■ Records provided:
● ● ● ● ●
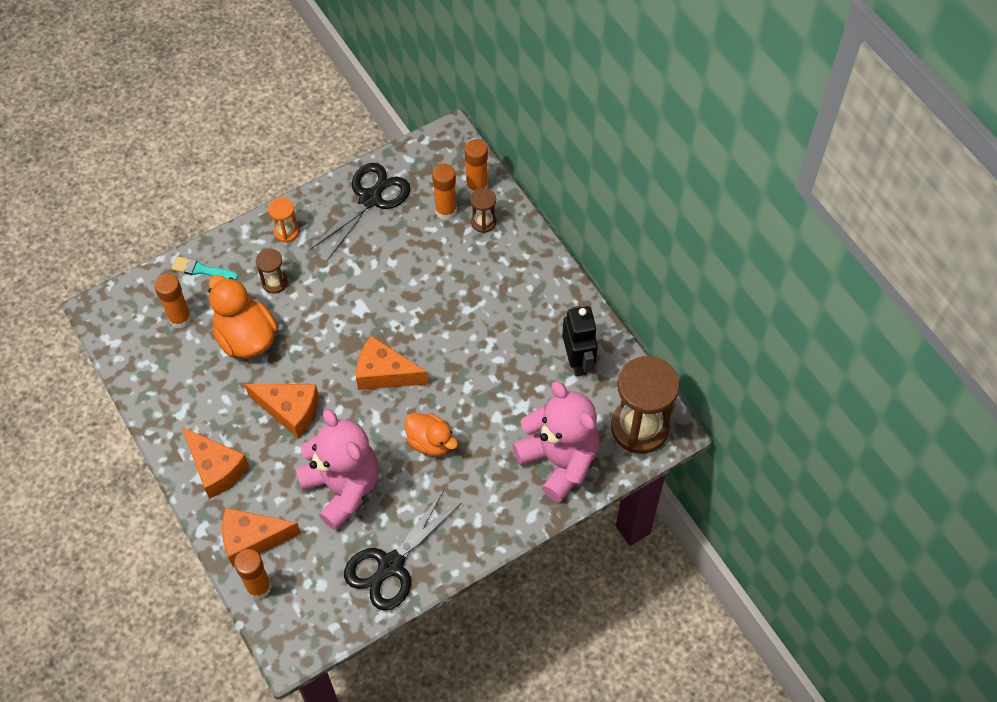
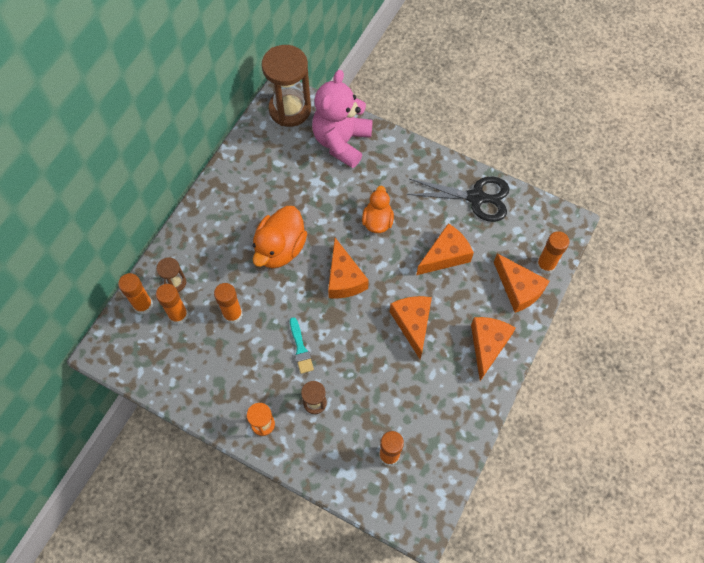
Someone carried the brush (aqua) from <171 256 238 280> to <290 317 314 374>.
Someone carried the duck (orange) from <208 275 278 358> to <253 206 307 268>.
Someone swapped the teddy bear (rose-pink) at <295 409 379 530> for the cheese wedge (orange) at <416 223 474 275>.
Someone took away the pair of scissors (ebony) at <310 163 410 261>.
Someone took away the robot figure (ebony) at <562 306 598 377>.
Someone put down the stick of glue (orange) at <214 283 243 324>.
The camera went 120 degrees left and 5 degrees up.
● ● ● ● ●
■ Assigned task: Repeat only the lines between the top of the entries above and the line containing "Someone carried the duck", both ends included, without the pictures.

■ Answer for the task:
Someone carried the brush (aqua) from <171 256 238 280> to <290 317 314 374>.
Someone carried the duck (orange) from <208 275 278 358> to <253 206 307 268>.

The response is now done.